* [DIRECTIONS FOR THIS TASK] Print the entries in full, word for word, but not the pictures.

[Collected data]
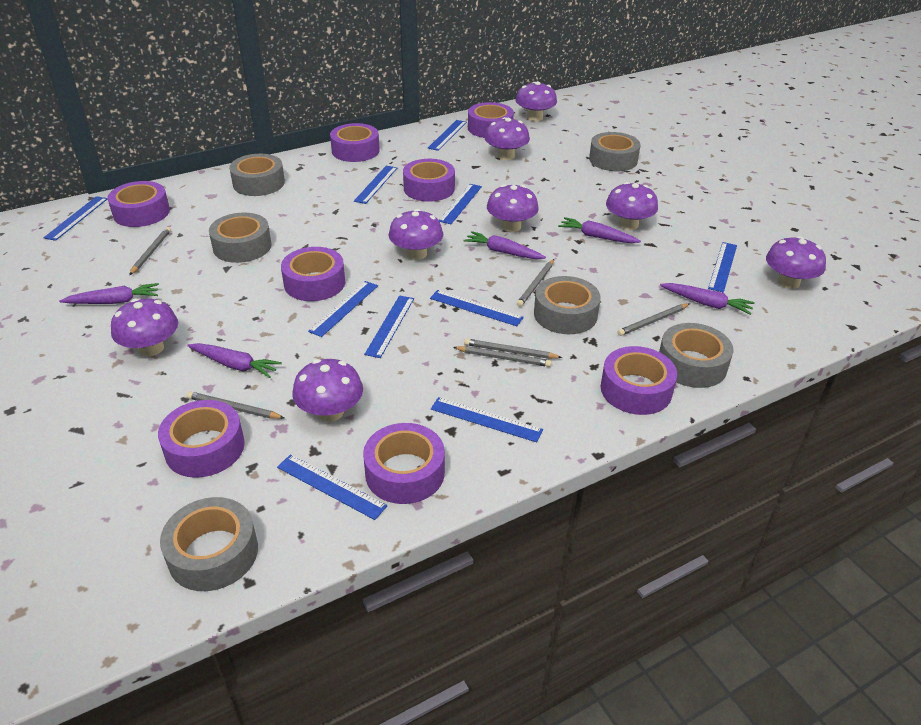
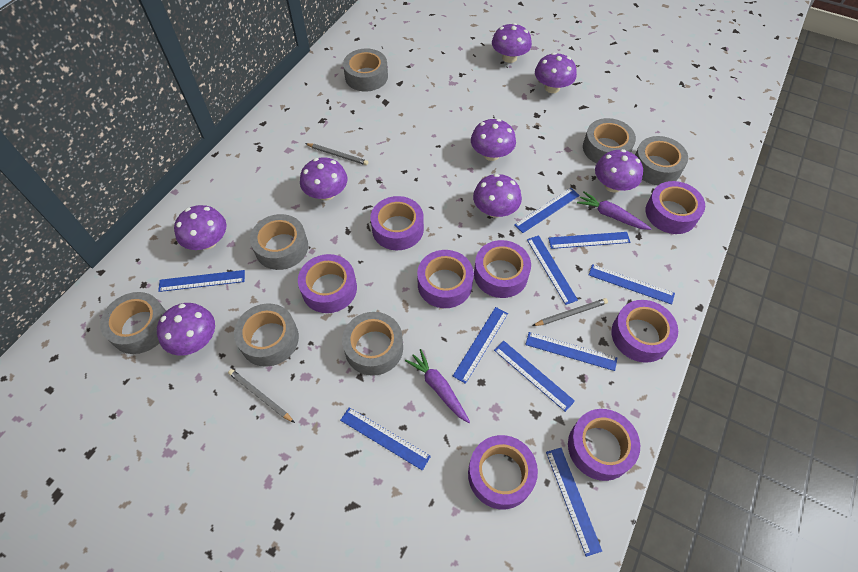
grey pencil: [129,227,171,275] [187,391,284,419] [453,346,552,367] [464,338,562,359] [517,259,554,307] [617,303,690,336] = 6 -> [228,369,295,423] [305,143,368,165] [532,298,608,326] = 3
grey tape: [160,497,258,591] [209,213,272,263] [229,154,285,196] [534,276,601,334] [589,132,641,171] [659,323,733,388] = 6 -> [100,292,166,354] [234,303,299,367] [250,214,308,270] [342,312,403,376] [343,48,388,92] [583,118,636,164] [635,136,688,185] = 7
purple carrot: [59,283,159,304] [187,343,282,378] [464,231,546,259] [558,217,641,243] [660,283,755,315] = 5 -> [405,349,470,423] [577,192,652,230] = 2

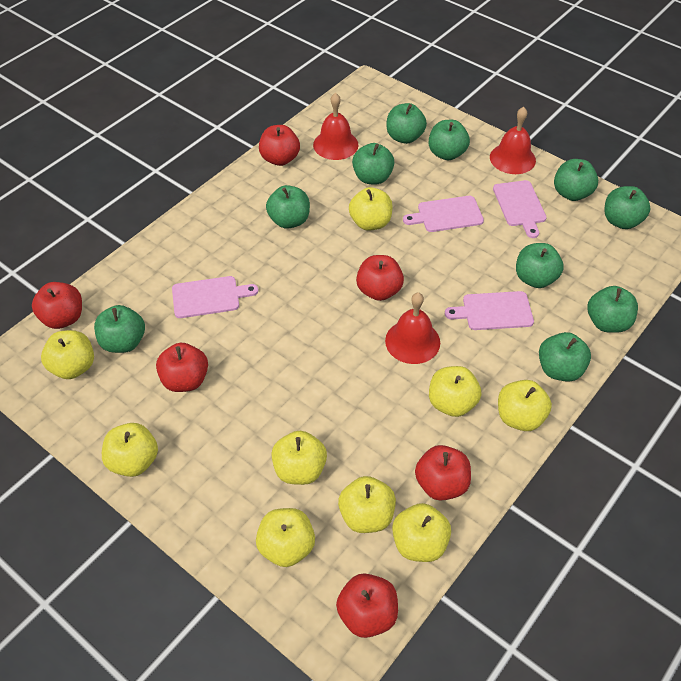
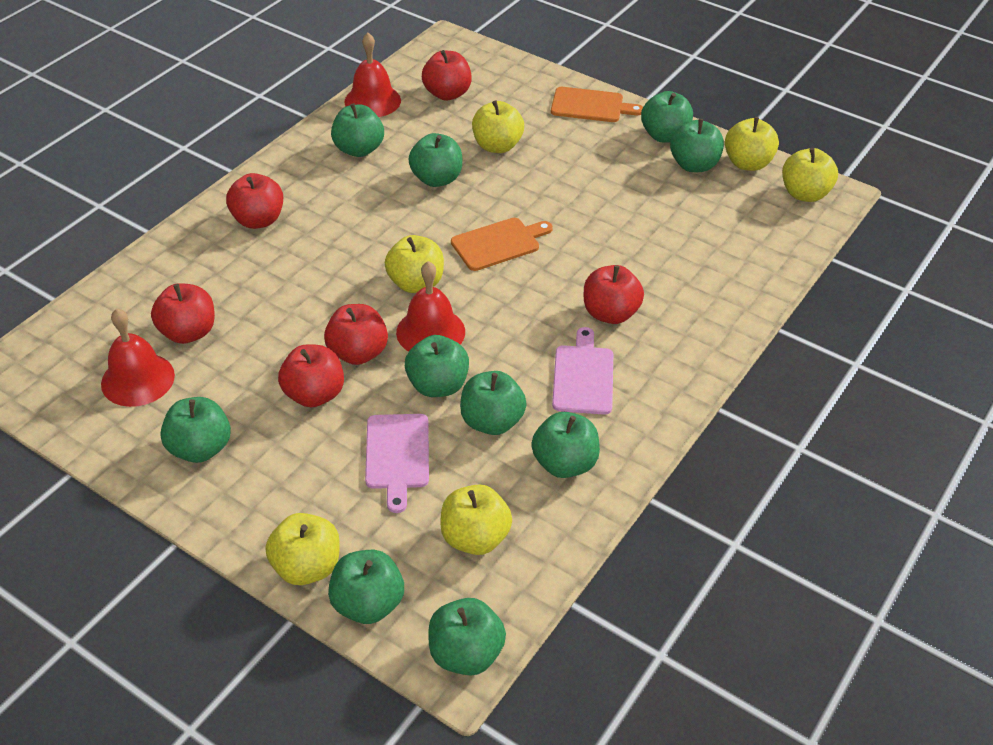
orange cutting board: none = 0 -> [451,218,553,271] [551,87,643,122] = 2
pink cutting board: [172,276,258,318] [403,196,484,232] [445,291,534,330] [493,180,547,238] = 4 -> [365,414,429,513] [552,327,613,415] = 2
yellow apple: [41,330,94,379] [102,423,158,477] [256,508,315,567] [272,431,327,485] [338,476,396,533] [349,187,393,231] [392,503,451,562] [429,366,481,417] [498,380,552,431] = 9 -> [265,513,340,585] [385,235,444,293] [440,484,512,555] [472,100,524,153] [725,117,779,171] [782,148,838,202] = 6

* [TASK SOLUTION]
grey pencil: [129,227,171,275] [187,391,284,419] [453,346,552,367] [464,338,562,359] [517,259,554,307] [617,303,690,336] = 6 -> [228,369,295,423] [305,143,368,165] [532,298,608,326] = 3
grey tape: [160,497,258,591] [209,213,272,263] [229,154,285,196] [534,276,601,334] [589,132,641,171] [659,323,733,388] = 6 -> [100,292,166,354] [234,303,299,367] [250,214,308,270] [342,312,403,376] [343,48,388,92] [583,118,636,164] [635,136,688,185] = 7
purple carrot: [59,283,159,304] [187,343,282,378] [464,231,546,259] [558,217,641,243] [660,283,755,315] = 5 -> [405,349,470,423] [577,192,652,230] = 2

orange cutting board: none = 0 -> [451,218,553,271] [551,87,643,122] = 2
pink cutting board: [172,276,258,318] [403,196,484,232] [445,291,534,330] [493,180,547,238] = 4 -> [365,414,429,513] [552,327,613,415] = 2
yellow apple: [41,330,94,379] [102,423,158,477] [256,508,315,567] [272,431,327,485] [338,476,396,533] [349,187,393,231] [392,503,451,562] [429,366,481,417] [498,380,552,431] = 9 -> [265,513,340,585] [385,235,444,293] [440,484,512,555] [472,100,524,153] [725,117,779,171] [782,148,838,202] = 6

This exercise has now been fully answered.